▶ _AIM OF THE TASK_: From the records below, copy every line that contains the word "cooler".

▶ _DATA TO EXAMINE_:

__________

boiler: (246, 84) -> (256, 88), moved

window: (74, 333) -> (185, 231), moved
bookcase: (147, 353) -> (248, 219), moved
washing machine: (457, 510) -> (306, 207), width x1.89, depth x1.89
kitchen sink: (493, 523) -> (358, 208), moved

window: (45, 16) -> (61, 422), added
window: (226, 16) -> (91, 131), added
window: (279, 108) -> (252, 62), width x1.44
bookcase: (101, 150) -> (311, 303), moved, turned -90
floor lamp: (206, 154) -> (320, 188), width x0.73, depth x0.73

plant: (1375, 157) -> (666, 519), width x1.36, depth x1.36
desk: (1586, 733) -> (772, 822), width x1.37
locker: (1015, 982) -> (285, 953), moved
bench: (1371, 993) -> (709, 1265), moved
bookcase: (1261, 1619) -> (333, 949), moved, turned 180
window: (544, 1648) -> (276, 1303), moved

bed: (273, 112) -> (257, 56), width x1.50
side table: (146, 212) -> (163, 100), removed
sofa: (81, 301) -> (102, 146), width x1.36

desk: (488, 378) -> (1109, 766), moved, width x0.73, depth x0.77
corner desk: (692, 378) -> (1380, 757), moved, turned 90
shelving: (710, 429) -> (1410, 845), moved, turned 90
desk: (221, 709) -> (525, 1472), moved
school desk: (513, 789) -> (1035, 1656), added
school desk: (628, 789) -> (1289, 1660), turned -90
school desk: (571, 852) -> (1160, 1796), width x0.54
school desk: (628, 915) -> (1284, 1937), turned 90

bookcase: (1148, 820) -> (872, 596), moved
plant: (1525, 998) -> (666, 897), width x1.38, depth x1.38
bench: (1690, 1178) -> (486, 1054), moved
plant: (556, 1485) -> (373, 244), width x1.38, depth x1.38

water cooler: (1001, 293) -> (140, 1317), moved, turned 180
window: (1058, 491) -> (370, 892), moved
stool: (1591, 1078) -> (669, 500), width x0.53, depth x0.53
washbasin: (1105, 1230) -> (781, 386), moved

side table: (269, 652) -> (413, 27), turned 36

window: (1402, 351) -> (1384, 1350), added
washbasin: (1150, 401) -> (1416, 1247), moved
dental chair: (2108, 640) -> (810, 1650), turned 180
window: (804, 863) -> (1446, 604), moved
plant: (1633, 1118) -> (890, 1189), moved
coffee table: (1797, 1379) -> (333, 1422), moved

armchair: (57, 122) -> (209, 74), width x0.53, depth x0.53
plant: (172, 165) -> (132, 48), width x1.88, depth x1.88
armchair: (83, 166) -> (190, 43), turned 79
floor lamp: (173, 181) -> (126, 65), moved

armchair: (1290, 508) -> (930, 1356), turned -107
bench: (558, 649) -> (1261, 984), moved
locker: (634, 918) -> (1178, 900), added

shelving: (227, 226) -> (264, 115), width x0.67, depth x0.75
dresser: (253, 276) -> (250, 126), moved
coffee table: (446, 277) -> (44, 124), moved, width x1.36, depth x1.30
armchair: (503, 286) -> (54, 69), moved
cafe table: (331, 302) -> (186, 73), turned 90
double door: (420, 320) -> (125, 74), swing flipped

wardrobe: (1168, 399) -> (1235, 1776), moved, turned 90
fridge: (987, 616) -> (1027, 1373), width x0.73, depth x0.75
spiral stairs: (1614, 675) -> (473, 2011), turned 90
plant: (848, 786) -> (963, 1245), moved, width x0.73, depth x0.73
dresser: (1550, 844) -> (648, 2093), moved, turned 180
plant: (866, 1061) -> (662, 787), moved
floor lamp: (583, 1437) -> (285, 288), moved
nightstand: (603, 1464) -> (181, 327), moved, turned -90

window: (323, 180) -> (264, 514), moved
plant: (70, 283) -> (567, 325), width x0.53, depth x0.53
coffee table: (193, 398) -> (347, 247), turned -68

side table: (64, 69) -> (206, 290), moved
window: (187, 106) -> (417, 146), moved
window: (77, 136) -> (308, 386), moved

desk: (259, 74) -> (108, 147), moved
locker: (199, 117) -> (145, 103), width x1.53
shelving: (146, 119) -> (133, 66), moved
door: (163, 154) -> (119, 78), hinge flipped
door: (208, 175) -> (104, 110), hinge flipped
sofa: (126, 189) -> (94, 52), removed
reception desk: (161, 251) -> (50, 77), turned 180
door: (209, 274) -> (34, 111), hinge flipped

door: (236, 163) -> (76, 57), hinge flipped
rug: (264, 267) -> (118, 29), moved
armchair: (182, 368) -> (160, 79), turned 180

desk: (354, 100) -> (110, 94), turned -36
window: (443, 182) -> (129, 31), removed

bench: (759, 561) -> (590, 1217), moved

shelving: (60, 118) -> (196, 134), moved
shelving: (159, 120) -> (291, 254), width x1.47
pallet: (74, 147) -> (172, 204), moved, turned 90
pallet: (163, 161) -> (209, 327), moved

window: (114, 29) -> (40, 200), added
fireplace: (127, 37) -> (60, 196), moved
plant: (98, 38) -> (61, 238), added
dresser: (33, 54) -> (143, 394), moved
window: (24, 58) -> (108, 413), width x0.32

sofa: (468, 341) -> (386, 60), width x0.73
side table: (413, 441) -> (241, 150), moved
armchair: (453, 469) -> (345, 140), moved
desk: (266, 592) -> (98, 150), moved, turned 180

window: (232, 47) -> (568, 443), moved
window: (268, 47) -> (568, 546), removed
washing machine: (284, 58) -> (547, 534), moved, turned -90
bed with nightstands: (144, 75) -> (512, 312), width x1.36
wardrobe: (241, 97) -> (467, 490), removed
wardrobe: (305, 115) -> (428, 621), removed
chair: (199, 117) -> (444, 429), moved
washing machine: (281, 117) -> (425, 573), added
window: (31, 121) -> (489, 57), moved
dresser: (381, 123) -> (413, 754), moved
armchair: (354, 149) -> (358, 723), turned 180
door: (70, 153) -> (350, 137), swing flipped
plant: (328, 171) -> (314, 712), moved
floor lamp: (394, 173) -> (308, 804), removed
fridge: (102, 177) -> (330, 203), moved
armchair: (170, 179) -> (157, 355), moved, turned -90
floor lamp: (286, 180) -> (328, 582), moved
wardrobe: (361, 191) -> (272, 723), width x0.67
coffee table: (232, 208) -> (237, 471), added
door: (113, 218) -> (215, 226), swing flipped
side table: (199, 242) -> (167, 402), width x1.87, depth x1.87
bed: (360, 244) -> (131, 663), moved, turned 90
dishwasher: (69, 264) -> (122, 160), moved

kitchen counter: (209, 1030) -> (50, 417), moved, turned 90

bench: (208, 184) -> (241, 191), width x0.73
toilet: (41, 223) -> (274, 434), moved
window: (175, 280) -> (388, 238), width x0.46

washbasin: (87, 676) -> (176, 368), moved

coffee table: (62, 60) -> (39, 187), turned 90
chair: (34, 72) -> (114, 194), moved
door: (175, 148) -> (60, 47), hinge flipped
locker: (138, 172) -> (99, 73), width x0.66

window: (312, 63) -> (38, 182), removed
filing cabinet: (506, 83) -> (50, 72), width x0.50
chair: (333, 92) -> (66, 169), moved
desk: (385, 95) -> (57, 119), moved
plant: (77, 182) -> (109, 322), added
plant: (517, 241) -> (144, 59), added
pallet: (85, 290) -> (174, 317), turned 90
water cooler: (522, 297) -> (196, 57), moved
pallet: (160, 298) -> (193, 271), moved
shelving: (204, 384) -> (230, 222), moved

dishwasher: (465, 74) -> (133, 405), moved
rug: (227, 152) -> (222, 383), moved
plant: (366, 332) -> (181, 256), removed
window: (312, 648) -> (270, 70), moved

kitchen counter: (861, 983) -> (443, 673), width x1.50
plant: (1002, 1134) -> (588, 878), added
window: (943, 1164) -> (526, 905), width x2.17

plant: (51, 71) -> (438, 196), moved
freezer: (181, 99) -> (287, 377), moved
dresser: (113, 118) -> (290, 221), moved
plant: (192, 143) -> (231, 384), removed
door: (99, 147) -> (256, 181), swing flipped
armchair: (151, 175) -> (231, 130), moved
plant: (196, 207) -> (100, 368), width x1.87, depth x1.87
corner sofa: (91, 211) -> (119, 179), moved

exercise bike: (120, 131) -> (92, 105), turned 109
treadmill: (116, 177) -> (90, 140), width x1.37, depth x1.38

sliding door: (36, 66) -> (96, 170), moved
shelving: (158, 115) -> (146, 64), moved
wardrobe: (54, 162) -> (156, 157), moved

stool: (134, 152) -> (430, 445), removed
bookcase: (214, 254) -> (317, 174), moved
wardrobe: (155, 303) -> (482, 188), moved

__________

▶ _EXERCISE RESPONSE_:
water cooler: (1001, 293) -> (140, 1317), moved, turned 180
water cooler: (522, 297) -> (196, 57), moved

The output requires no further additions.